* **Data for this exercise**
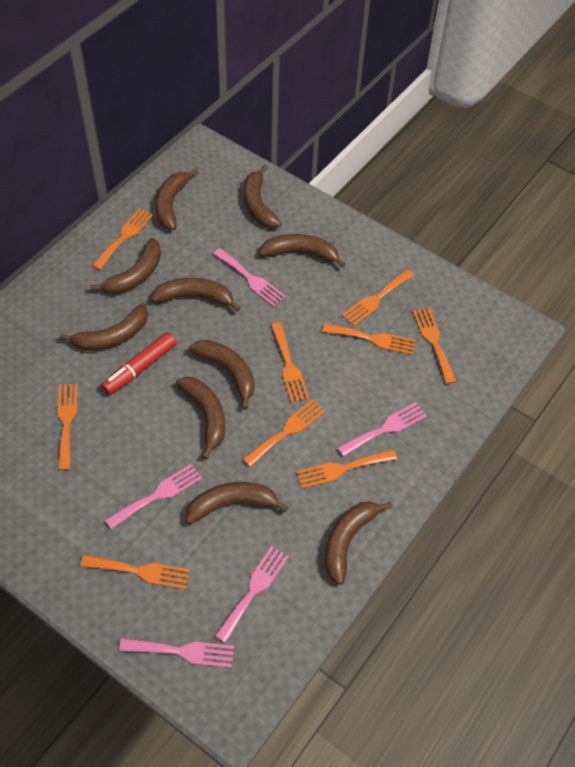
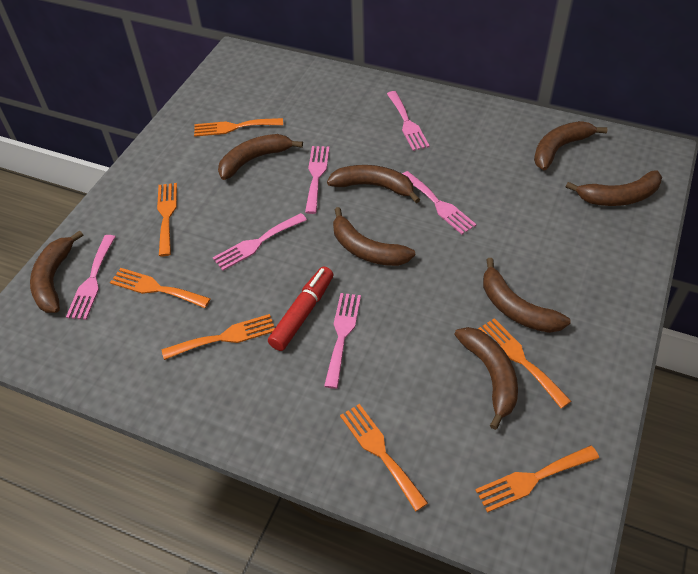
brown banana: 10 -> 8
orange fork: 9 -> 7
pink fork: 5 -> 6

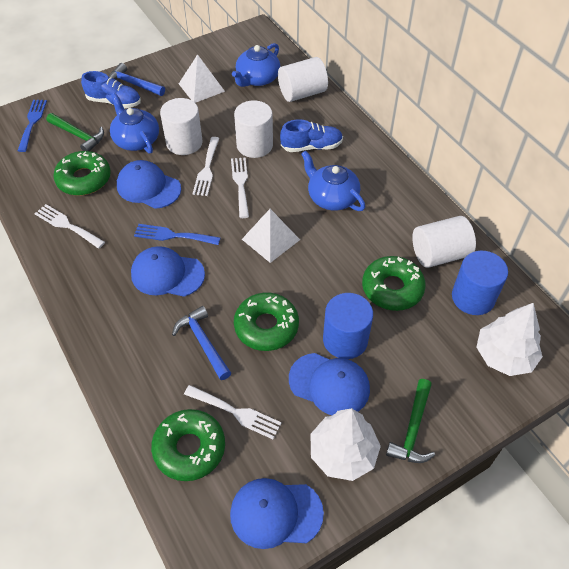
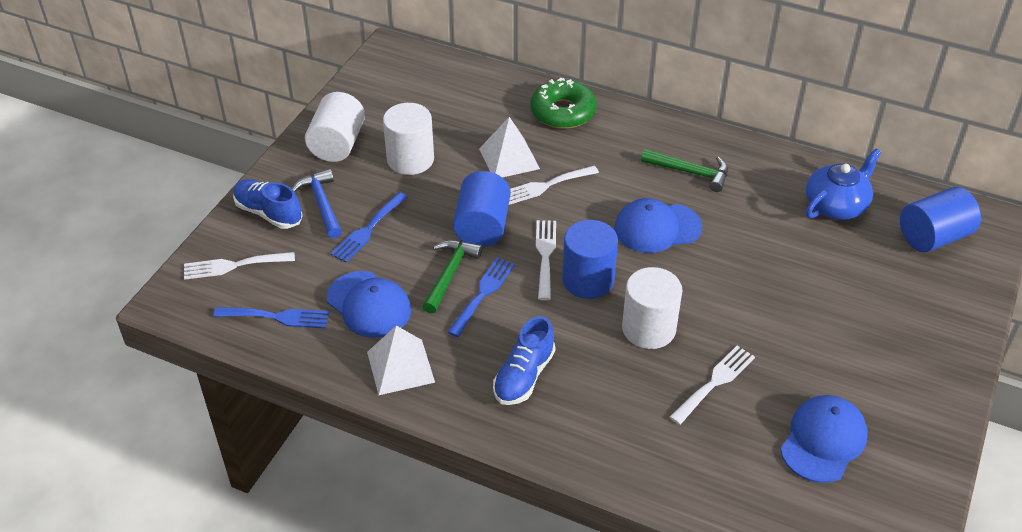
blue cap: 4 -> 3
blue cylinder: 2 -> 3
blue fork: 2 -> 3
blue hammer: 2 -> 1
blue teapot: 3 -> 1
green donut: 4 -> 1
white cylinder: 4 -> 3
white tree: 2 -> 0

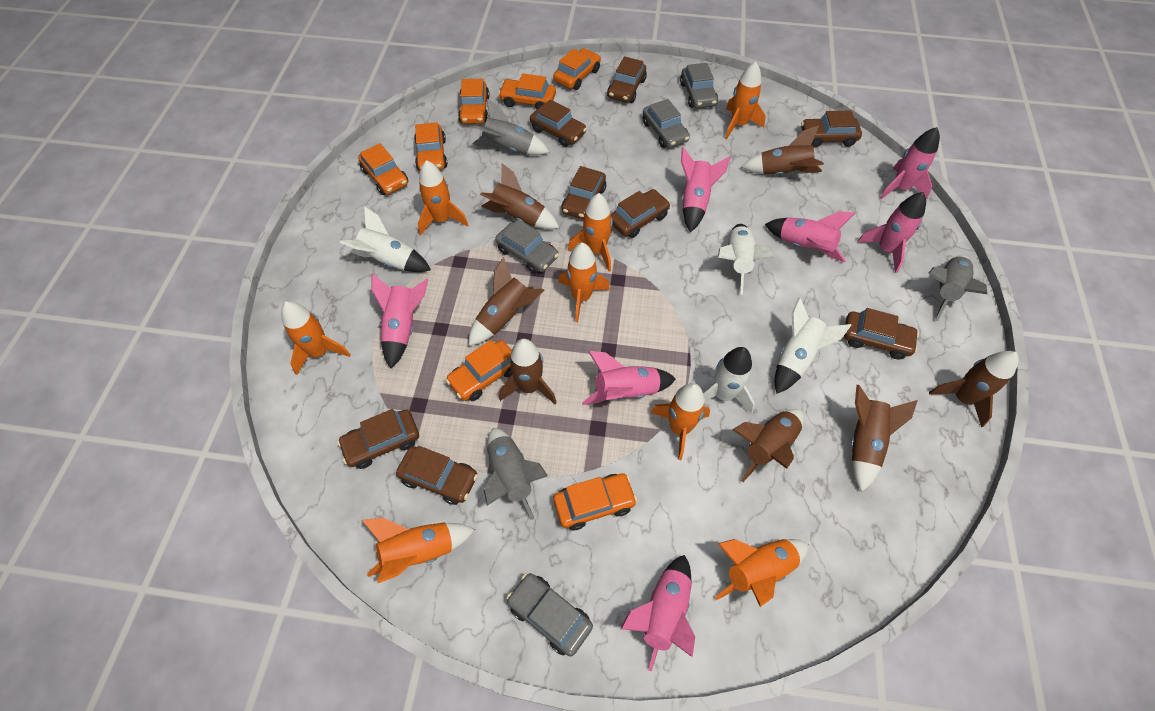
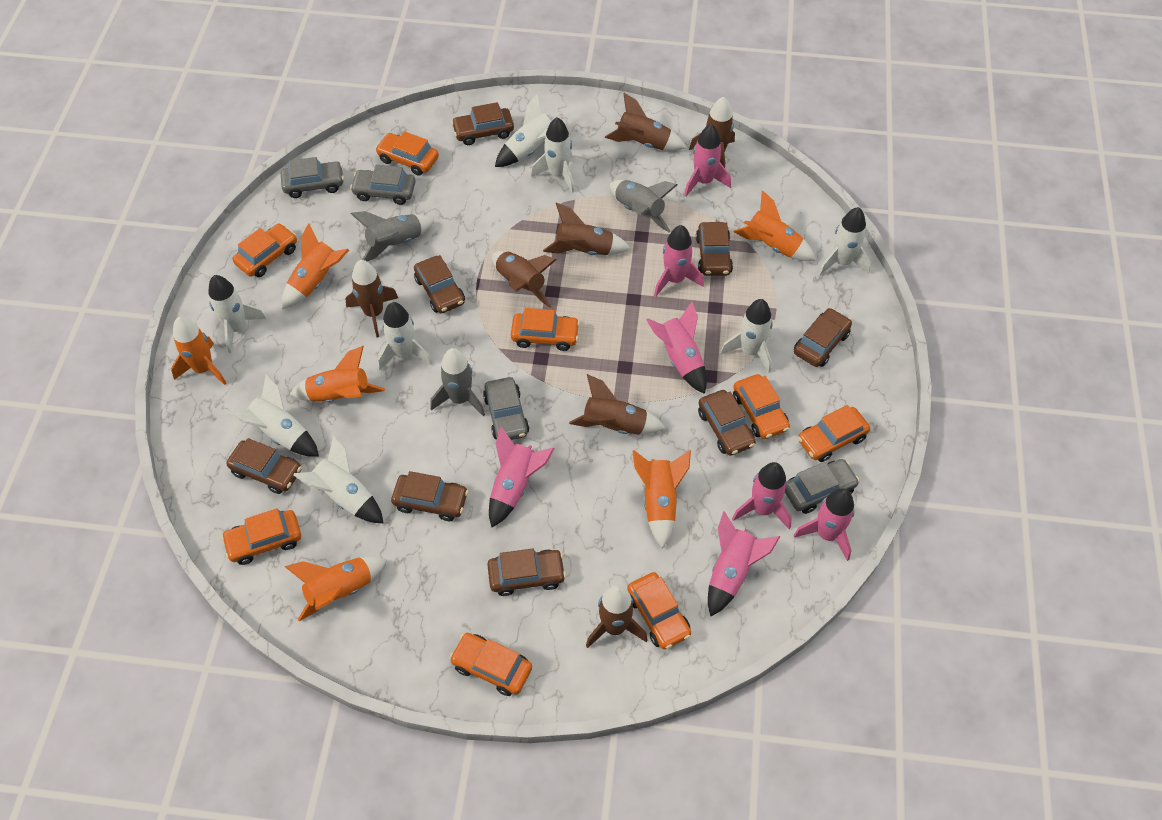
orange car: 7 -> 8
orange rocket: 8 -> 6
white rocket: 4 -> 8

* **What you should do**
Leaving the pictures aside, write out the entries above exactly.

* **Response for this exercise**
brown banana: 10 -> 8
orange fork: 9 -> 7
pink fork: 5 -> 6

blue cap: 4 -> 3
blue cylinder: 2 -> 3
blue fork: 2 -> 3
blue hammer: 2 -> 1
blue teapot: 3 -> 1
green donut: 4 -> 1
white cylinder: 4 -> 3
white tree: 2 -> 0

orange car: 7 -> 8
orange rocket: 8 -> 6
white rocket: 4 -> 8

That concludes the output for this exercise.